▸ DIRECTIONS FOR THIS TASK: If a line in the records below contains "purple", copy that line.

▸ DATA TO USE:
<<<<
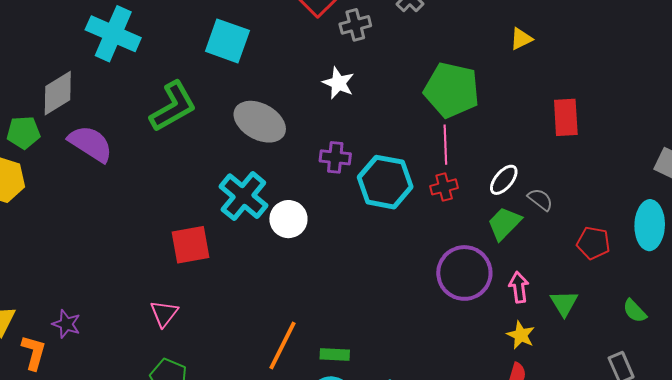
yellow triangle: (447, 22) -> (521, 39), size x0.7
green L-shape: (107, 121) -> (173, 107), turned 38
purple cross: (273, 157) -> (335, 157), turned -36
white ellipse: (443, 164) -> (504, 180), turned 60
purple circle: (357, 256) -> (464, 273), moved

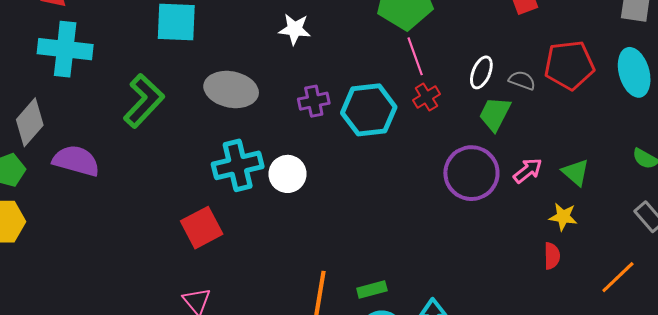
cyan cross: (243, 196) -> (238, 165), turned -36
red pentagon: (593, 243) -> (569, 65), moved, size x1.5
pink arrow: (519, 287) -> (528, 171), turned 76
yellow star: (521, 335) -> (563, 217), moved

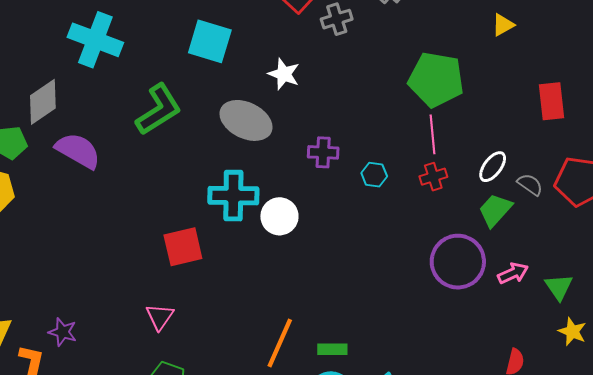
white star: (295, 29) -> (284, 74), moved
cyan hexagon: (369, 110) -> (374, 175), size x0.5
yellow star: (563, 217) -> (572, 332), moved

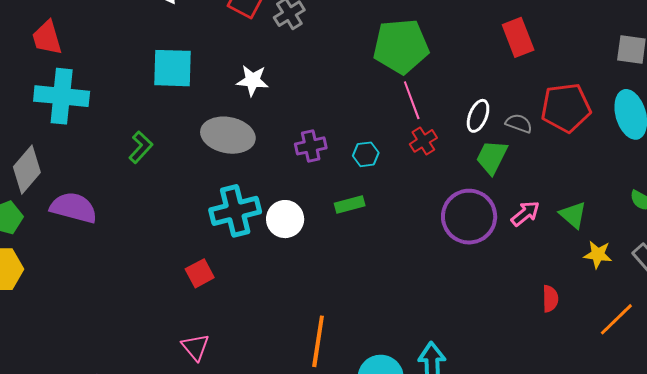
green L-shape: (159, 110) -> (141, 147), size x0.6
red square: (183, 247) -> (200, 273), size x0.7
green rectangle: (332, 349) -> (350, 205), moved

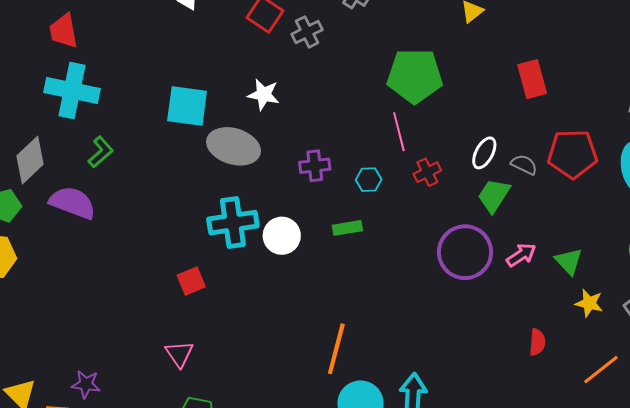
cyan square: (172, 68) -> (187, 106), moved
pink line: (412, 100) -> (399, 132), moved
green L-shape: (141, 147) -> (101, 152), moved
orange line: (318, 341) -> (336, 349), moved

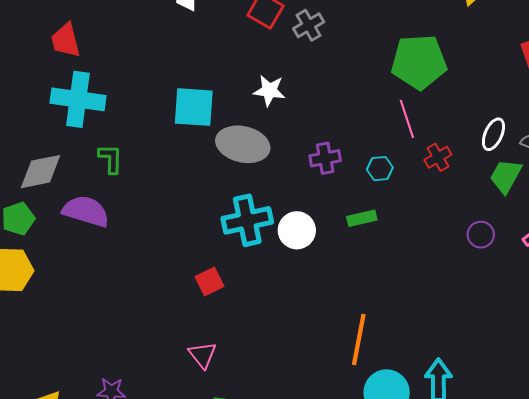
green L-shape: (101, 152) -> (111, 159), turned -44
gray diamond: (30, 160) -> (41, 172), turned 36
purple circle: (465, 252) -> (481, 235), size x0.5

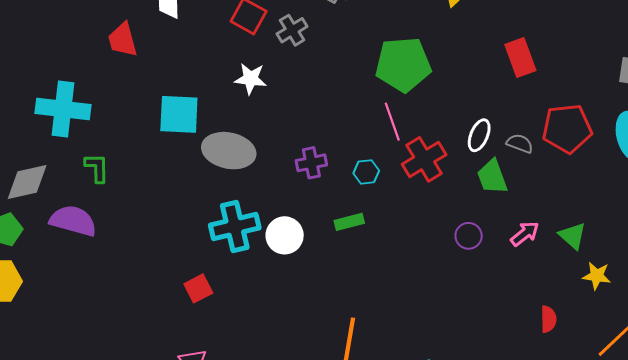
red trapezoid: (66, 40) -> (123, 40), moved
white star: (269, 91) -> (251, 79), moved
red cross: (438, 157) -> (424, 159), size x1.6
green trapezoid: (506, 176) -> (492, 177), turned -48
>>>>
▸ YOUR SOLUTION:
purple cross: (273, 157) -> (335, 157), turned -36
purple circle: (357, 256) -> (464, 273), moved
purple circle: (465, 252) -> (481, 235), size x0.5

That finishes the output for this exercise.